For the entries below, the result should be an exact transcription of the lines from the one with "none -> red brick A7:A8 level 1" up to and including the one with "white brick H4 level 2 -> none", and only those.

→ Records:
-=-=-
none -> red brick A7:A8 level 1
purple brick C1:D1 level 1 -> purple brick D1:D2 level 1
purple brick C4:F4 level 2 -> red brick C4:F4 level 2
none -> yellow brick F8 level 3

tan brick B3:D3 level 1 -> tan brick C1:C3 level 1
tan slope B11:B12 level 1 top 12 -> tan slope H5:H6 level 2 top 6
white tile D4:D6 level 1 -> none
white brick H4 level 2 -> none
-=-=-
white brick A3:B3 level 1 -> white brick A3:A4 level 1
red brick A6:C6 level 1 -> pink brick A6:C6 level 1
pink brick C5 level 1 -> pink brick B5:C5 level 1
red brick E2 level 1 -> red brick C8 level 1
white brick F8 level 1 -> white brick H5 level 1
-=-=-
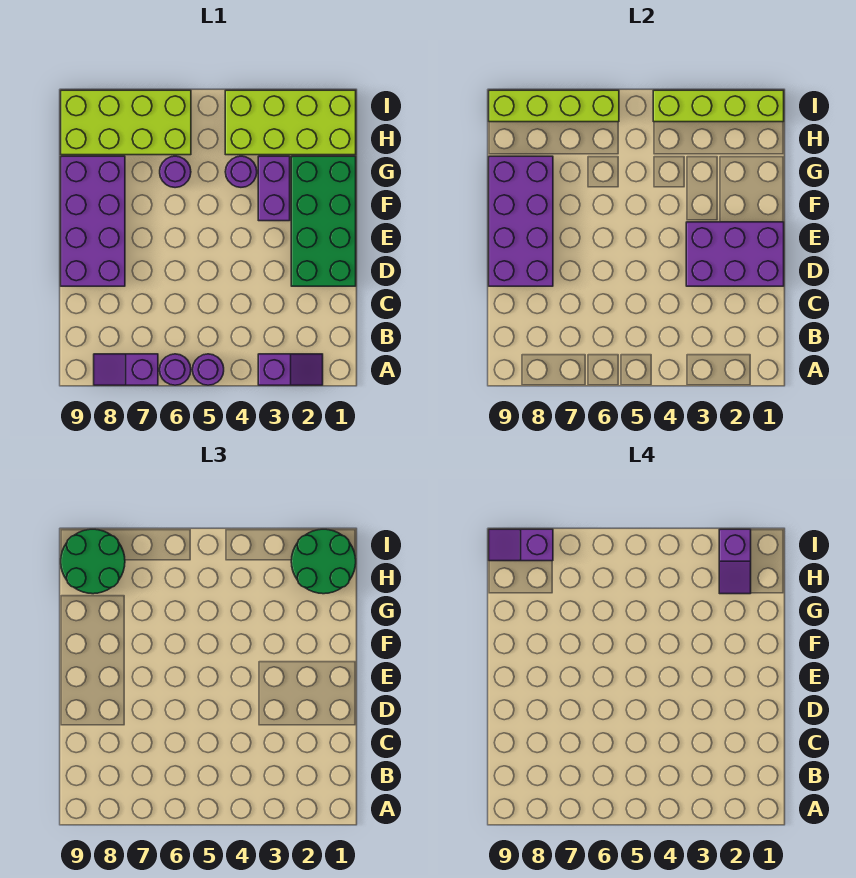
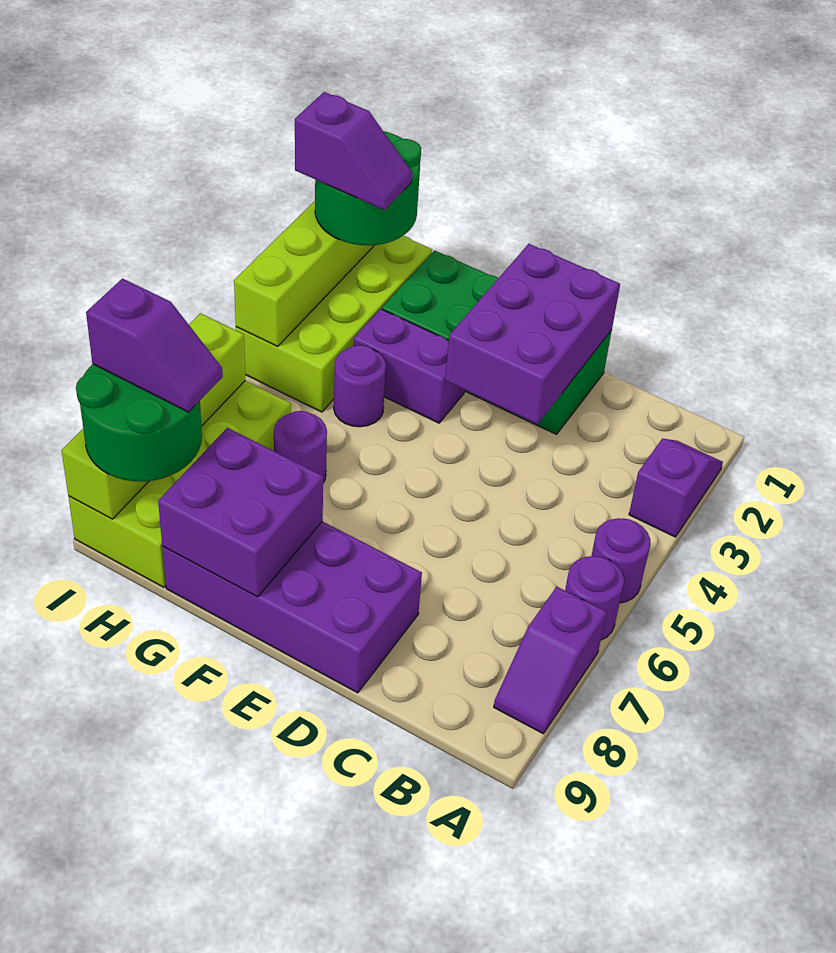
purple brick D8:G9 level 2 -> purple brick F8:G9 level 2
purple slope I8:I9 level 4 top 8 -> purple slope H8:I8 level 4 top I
-=-=-
→ Output below:
none -> red brick A7:A8 level 1
purple brick C1:D1 level 1 -> purple brick D1:D2 level 1
purple brick C4:F4 level 2 -> red brick C4:F4 level 2
none -> yellow brick F8 level 3

tan brick B3:D3 level 1 -> tan brick C1:C3 level 1
tan slope B11:B12 level 1 top 12 -> tan slope H5:H6 level 2 top 6
white tile D4:D6 level 1 -> none
white brick H4 level 2 -> none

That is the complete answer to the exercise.